» **How to complete this task**
Look through the material below and copy exactly the lines from the line with "lime 1x3 slope [297,314,388,396] -> none" to the line with "lime 1x1 tile", those two lines included.

» **Stored data**

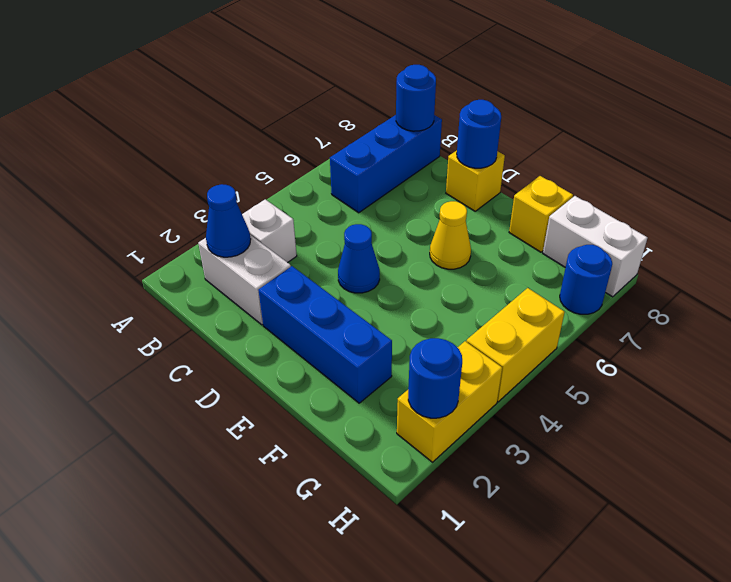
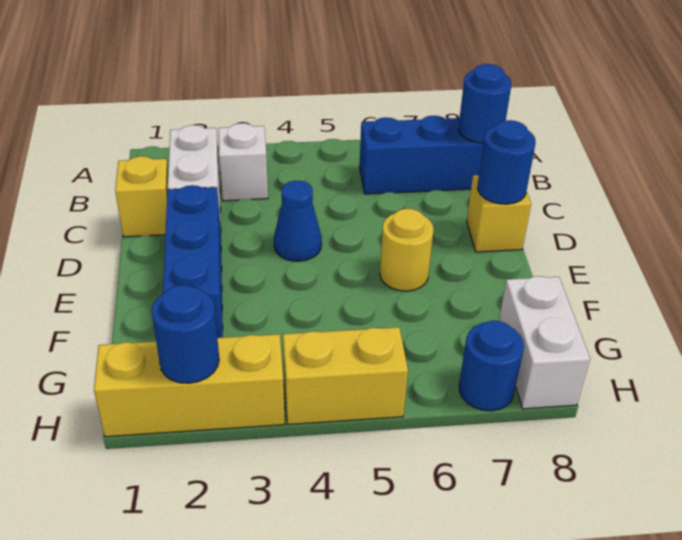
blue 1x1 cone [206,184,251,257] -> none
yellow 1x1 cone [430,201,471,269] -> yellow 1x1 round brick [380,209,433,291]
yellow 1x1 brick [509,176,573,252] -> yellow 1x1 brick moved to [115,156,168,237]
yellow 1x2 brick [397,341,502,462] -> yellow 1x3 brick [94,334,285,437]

==

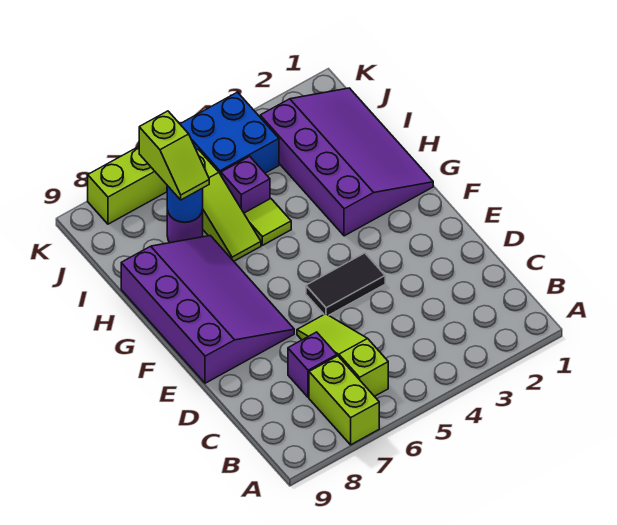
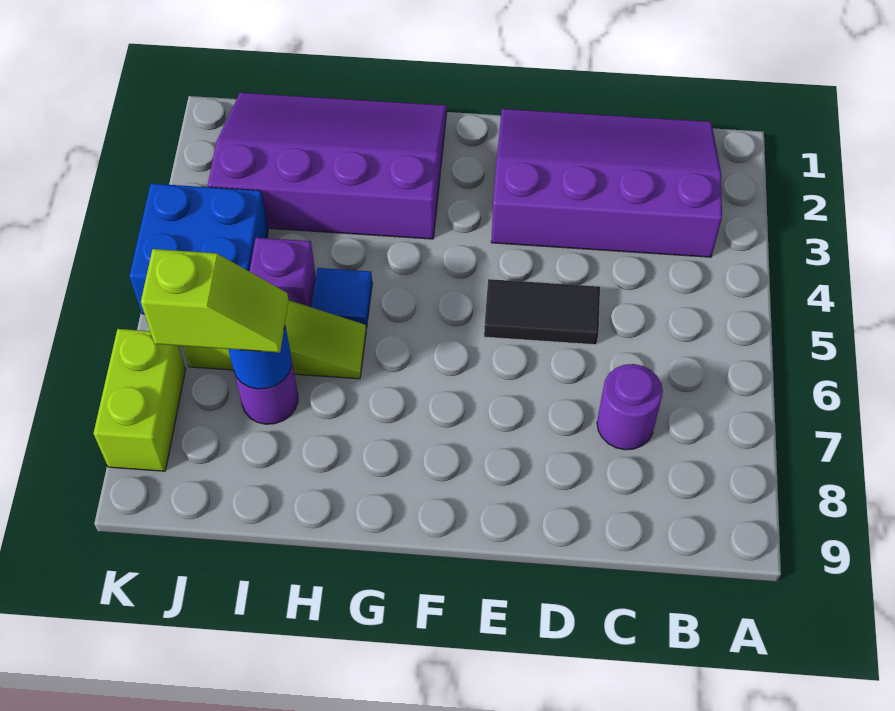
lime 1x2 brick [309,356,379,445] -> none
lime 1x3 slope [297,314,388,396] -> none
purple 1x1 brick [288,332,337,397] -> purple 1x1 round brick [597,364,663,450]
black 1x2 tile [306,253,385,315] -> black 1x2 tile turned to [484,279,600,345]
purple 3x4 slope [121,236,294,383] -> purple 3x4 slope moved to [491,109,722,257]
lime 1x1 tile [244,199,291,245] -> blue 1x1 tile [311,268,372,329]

» **Exercise result**
lime 1x3 slope [297,314,388,396] -> none
purple 1x1 brick [288,332,337,397] -> purple 1x1 round brick [597,364,663,450]
black 1x2 tile [306,253,385,315] -> black 1x2 tile turned to [484,279,600,345]
purple 3x4 slope [121,236,294,383] -> purple 3x4 slope moved to [491,109,722,257]
lime 1x1 tile [244,199,291,245] -> blue 1x1 tile [311,268,372,329]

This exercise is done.